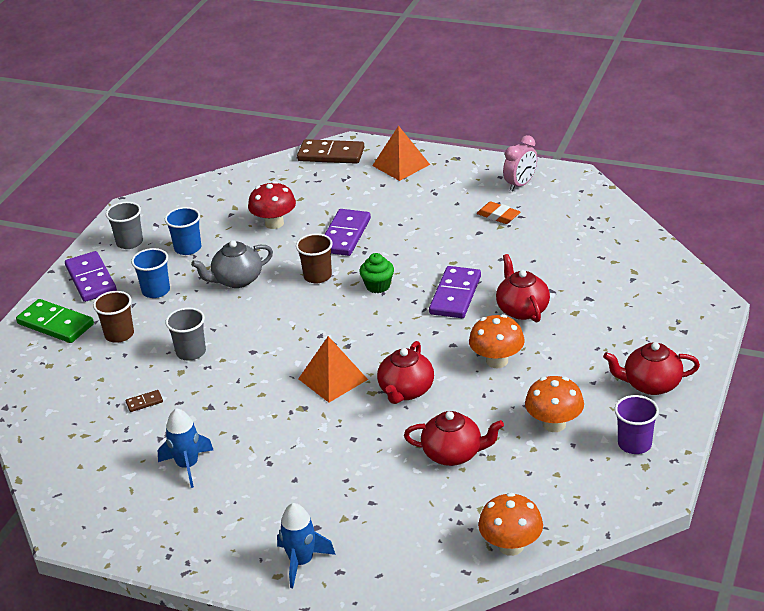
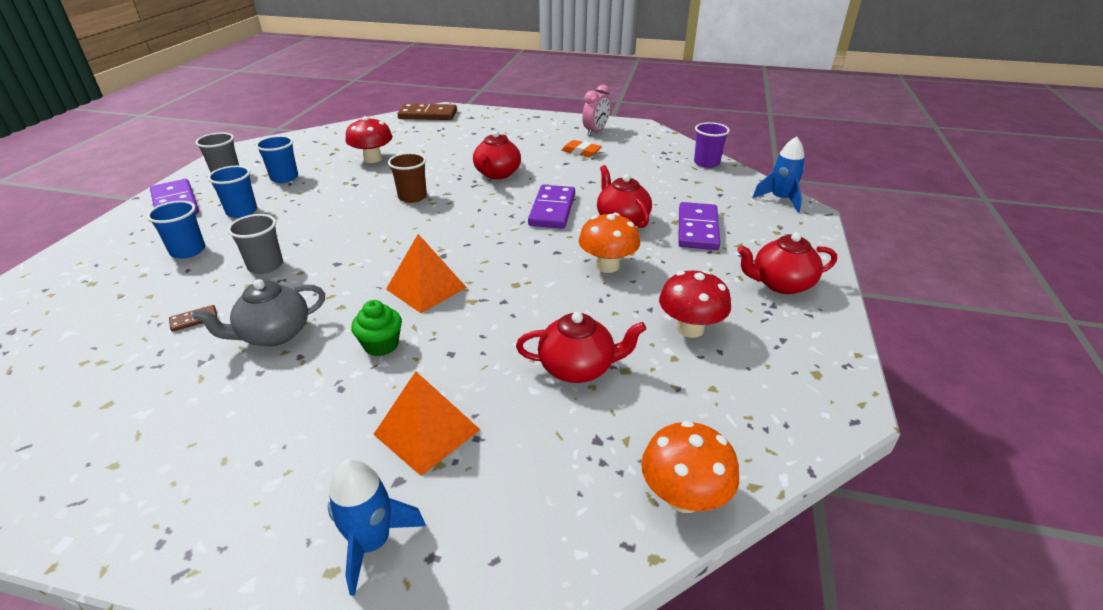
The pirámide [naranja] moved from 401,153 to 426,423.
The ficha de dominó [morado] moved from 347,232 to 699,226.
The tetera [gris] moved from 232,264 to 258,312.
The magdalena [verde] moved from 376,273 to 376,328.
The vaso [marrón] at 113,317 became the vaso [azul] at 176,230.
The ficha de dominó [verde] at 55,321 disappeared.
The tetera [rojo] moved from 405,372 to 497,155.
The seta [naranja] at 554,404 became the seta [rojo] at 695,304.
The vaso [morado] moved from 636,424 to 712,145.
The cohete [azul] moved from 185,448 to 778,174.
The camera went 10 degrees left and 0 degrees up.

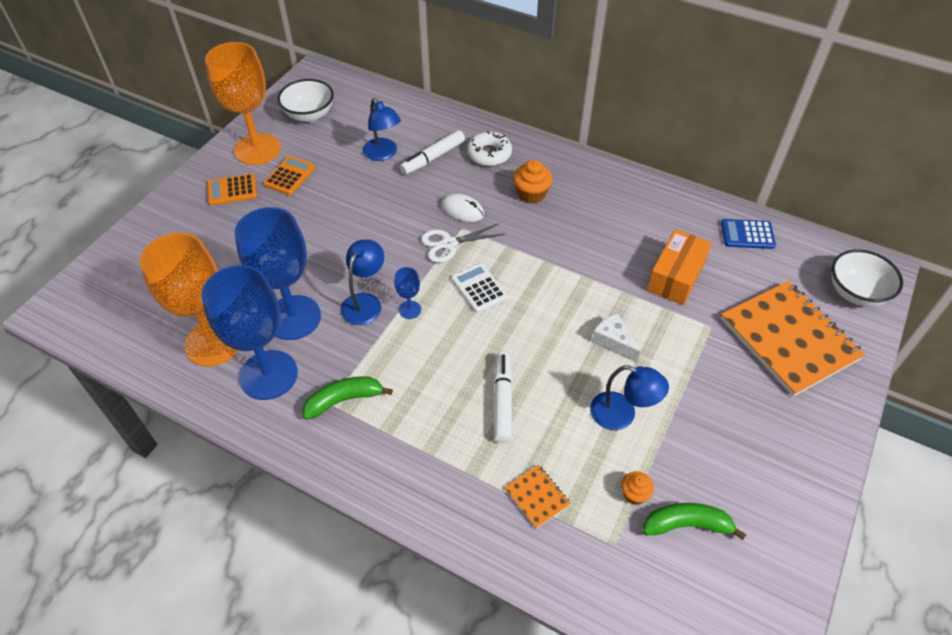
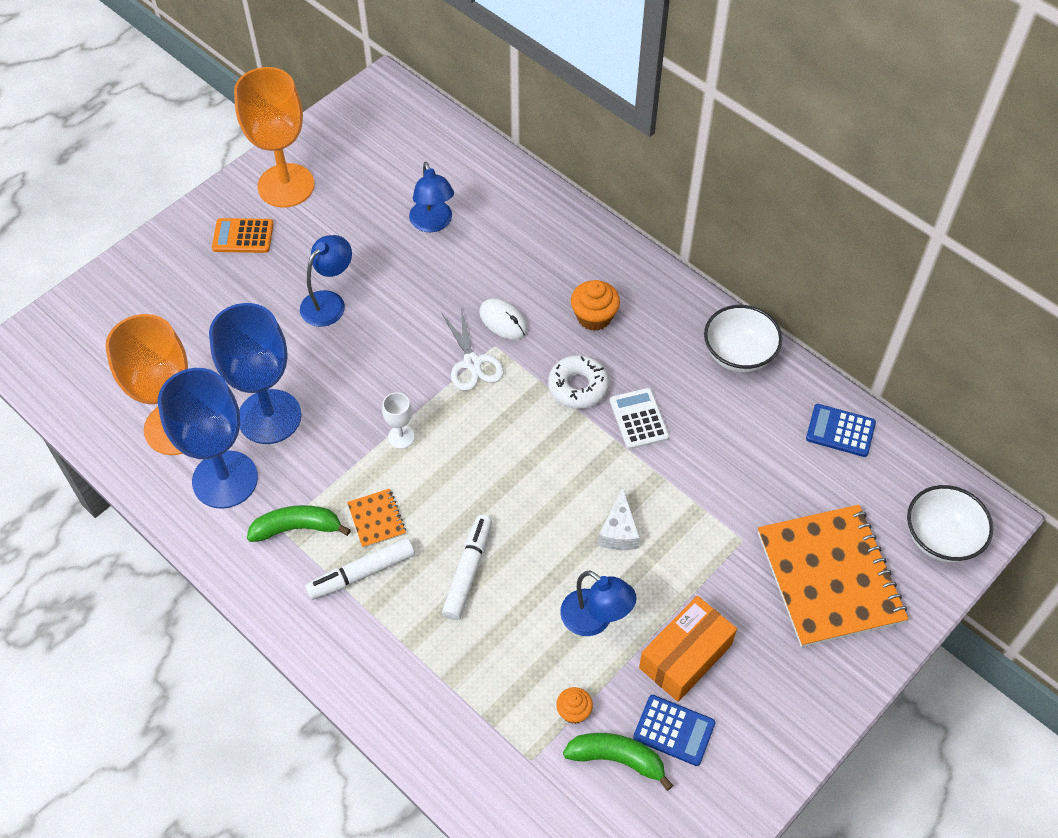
The cuenco [blanco] moved from 305,100 to 743,339.
The rotulador [blanco] moved from 432,152 to 360,569.
The rosquilla [blanco] moved from 489,148 to 578,382.
The calculadora [naranja] at 289,175 disappeared.
The tijeras [blanco] at 463,242 turned 105 degrees counterclockwise.
The caja [naranja] moved from 679,267 to 688,649.
The lámpara [azul] moved from 362,282 to 326,281.
The calculadora [blanco] moved from 479,288 to 639,418.
The copa [azul] at 407,293 became the copa [blanco] at 398,420.
The queso [blanco] at 615,338 turned 150 degrees counterclockwise.
The cuaderno [naranja] moved from 538,496 to 376,518.
The calculadora [azul] at 674,730 appeared.
The camera went 15 degrees right and 5 degrees up.

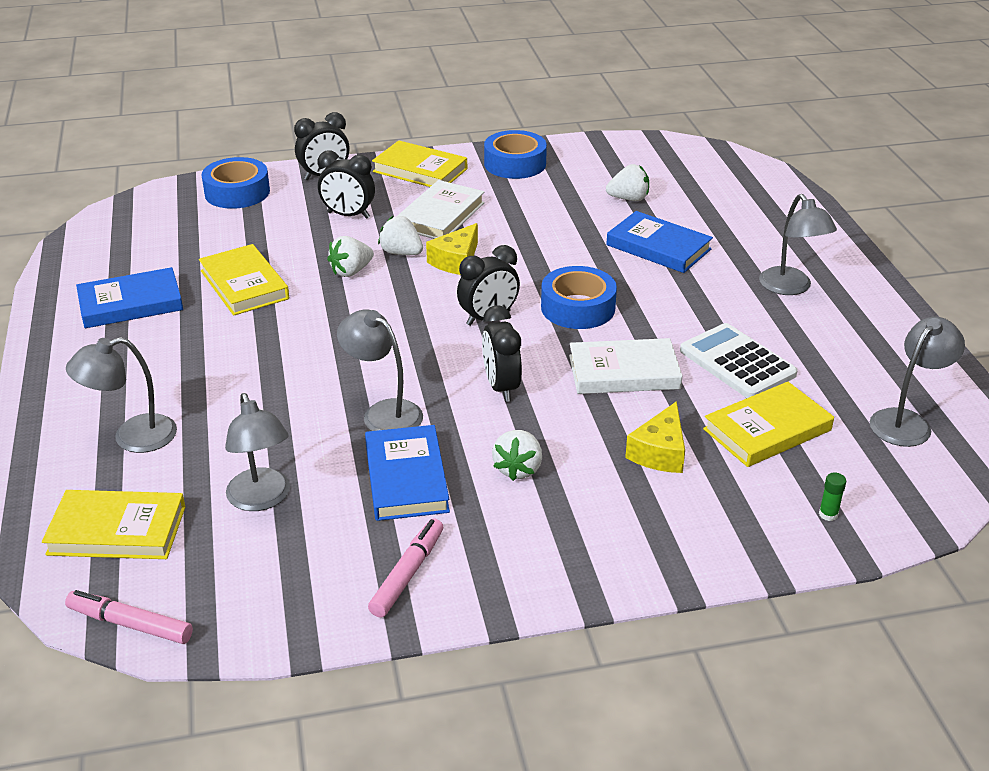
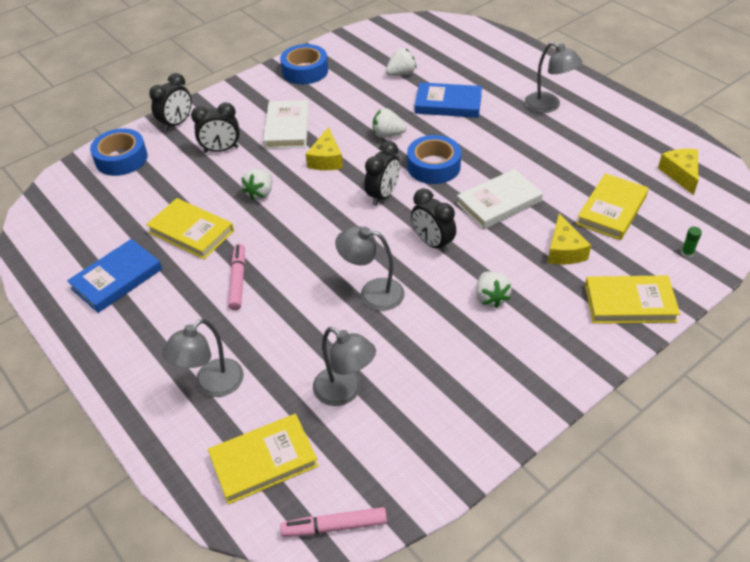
The libro [amarillo] moved from 419,163 to 632,299.
The fresa [blanco] moved from 400,235 to 390,123.
The lámpara [gris] at 917,382 was replaced by the queso [amarillo] at 678,172.
The calculadora [blanco] at 739,360 disappeared.
The libro [azul] at 407,473 disappeared.
The rotulador [rosa] moved from 405,568 to 236,277.
The camera went 25 degrees left and 10 degrees up.

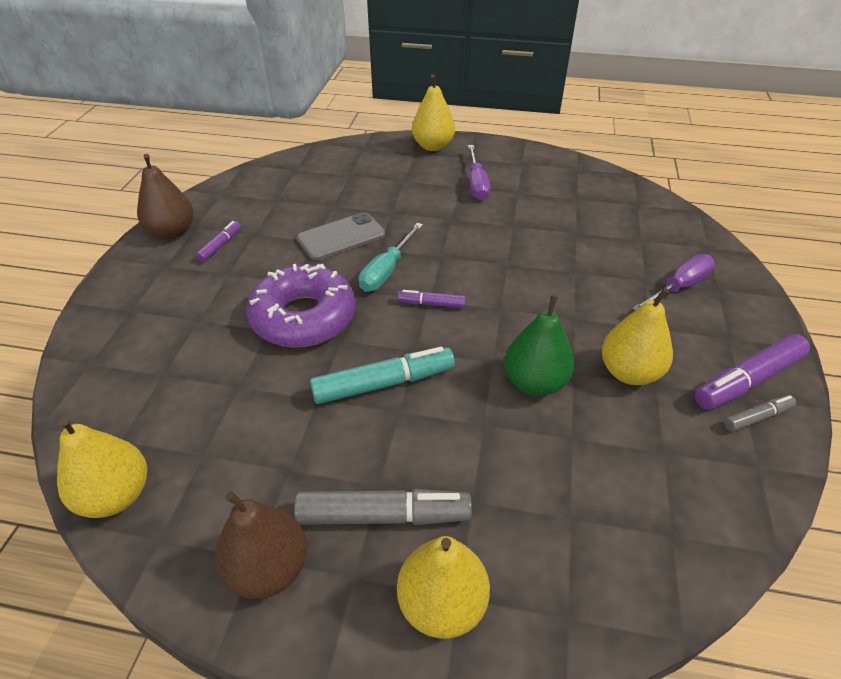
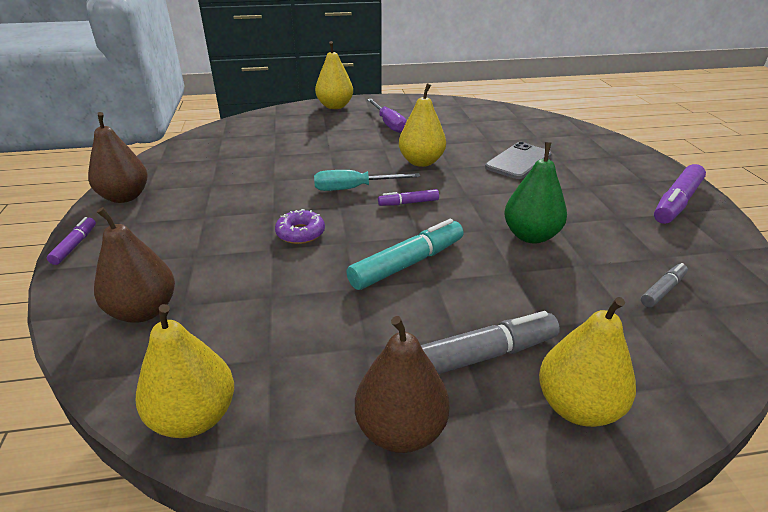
The móvil [gris] moved from 341,236 to 518,160.
The rotulador [morado] moved from 218,241 to 71,241.
The destornillador [turquesa] at 391,257 turned 75 degrees clockwise.
The destornillador [morado] at 673,282 disappeared.
The rosquilla [morado] at 301,305 changed to 0.48 times the size.
The pera [amarillo] moved from 637,336 to 422,125.
The rotulador [gris] moved from 760,413 to 664,285.
The pera [marrón] at 134,265 appeared.
The camera went 20 degrees left and 10 degrees down.

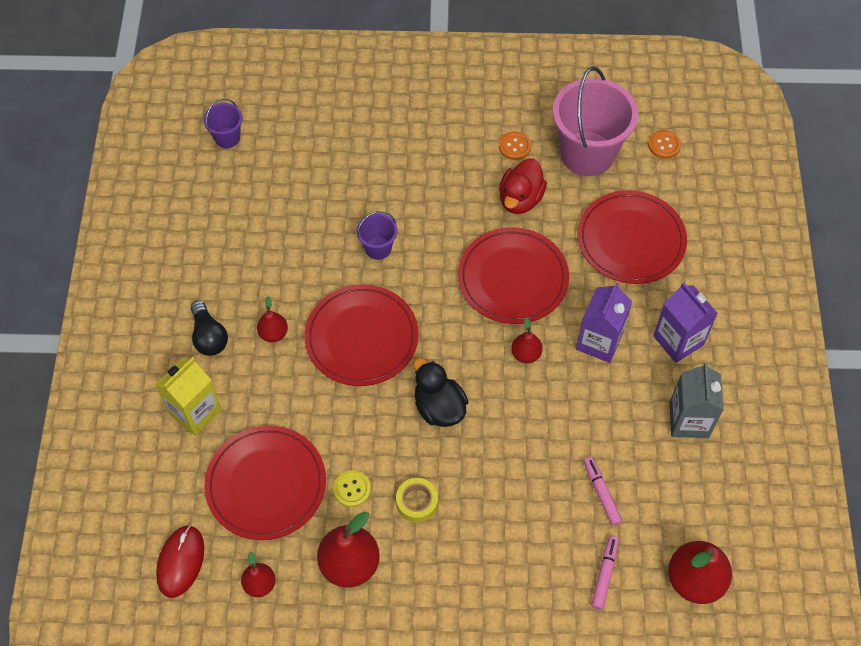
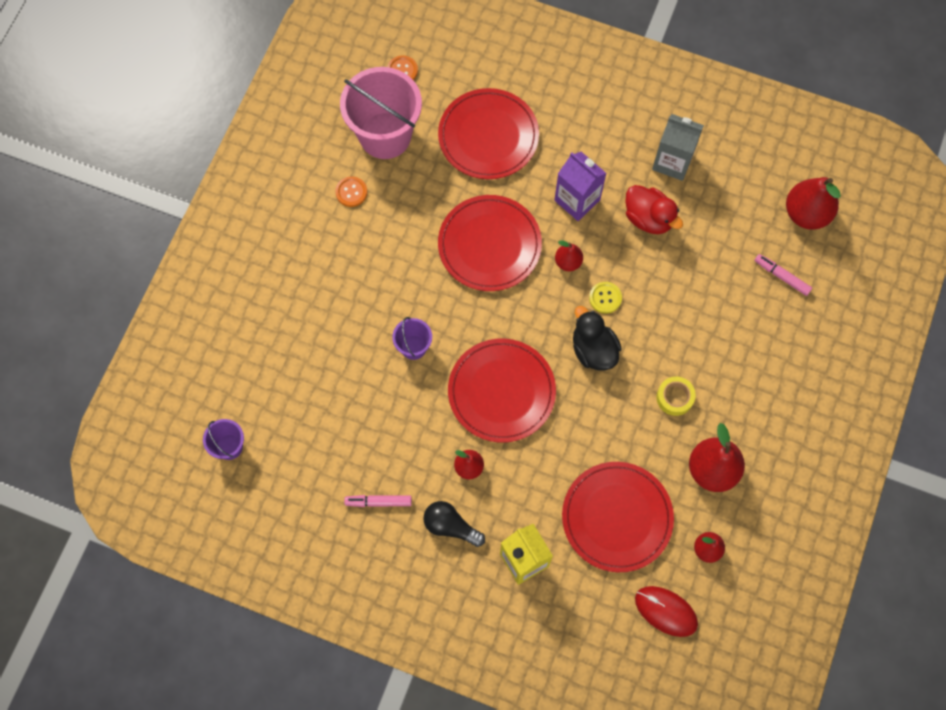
The pato [rojo] moved from 523,186 to 654,209.
The cartón de leche [morado] at 685,322 disappeared.
The bombilla [negro] at 209,328 turned 150 degrees counterclockwise.
The pato [negro] at 440,392 turned 75 degrees clockwise.
The rotulador [rosa] moved from 603,491 to 378,501.
The botón [amarillo] moved from 352,488 to 605,298.
The camera went 70 degrees left and 10 degrees up.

• • • • • • •

• [What to produce]: Among the entries above, find every line holding "verde" and copy it.

• [Reply to the task]:
The magdalena [verde] moved from 376,273 to 376,328.
The ficha de dominó [verde] at 55,321 disappeared.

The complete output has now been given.